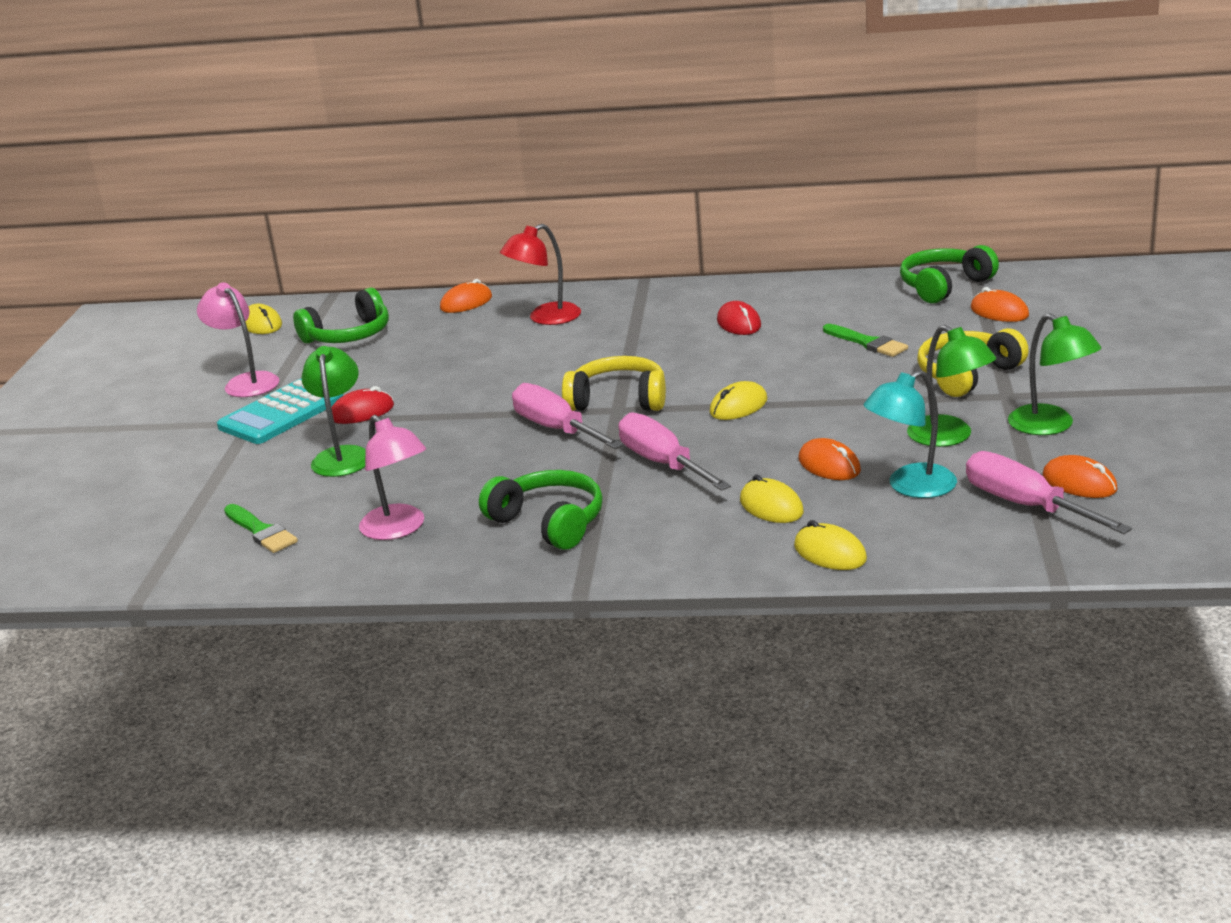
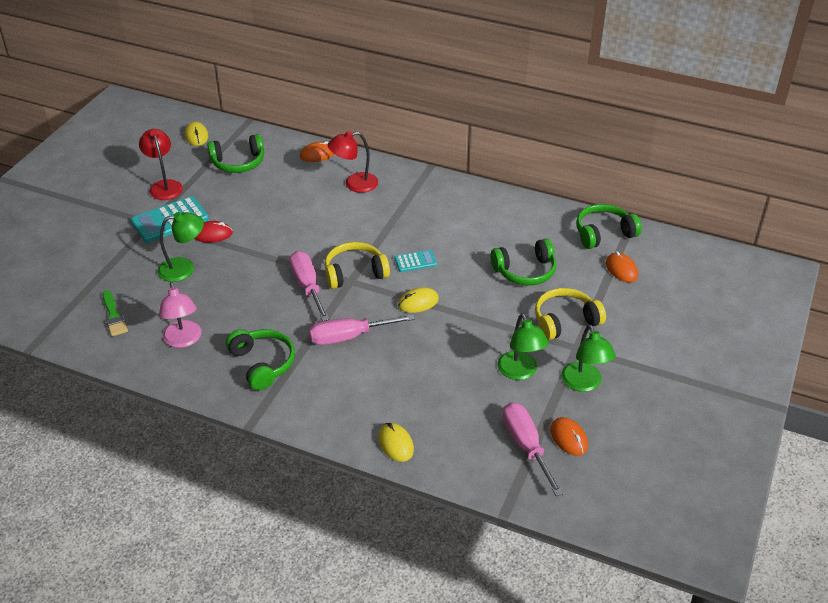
camera: 15 degrees right, 15 degrees up
(246, 382) = (164, 186): pink lamp -> red lamp
(342, 456) = (184, 268): green lamp -> green lamp turned 60 degrees clockwise
(618, 400) = (355, 273): yellow headphones -> yellow headphones turned 45 degrees counterclockwise
(663, 463) = (349, 337): pink screwdriver -> pink screwdriver turned 90 degrees counterclockwise
(700, 369) = (415, 261): none -> turquoise calculator
(739, 323) = (461, 227): red mouse -> none
(771, 506) = (386, 394): yellow mouse -> none
(829, 465) = (438, 371): orange mouse -> none
(867, 343) = (525, 271): green brush -> green headphones
(911, 487) = (472, 406): turquoise lamp -> none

************

Beginning at the line that contains "(342, 456) = (184, 268): green" and ending at the last line above, copy each line without any change.

### ANSWER TO THE EXERCISE
(342, 456) = (184, 268): green lamp -> green lamp turned 60 degrees clockwise
(618, 400) = (355, 273): yellow headphones -> yellow headphones turned 45 degrees counterclockwise
(663, 463) = (349, 337): pink screwdriver -> pink screwdriver turned 90 degrees counterclockwise
(700, 369) = (415, 261): none -> turquoise calculator
(739, 323) = (461, 227): red mouse -> none
(771, 506) = (386, 394): yellow mouse -> none
(829, 465) = (438, 371): orange mouse -> none
(867, 343) = (525, 271): green brush -> green headphones
(911, 487) = (472, 406): turquoise lamp -> none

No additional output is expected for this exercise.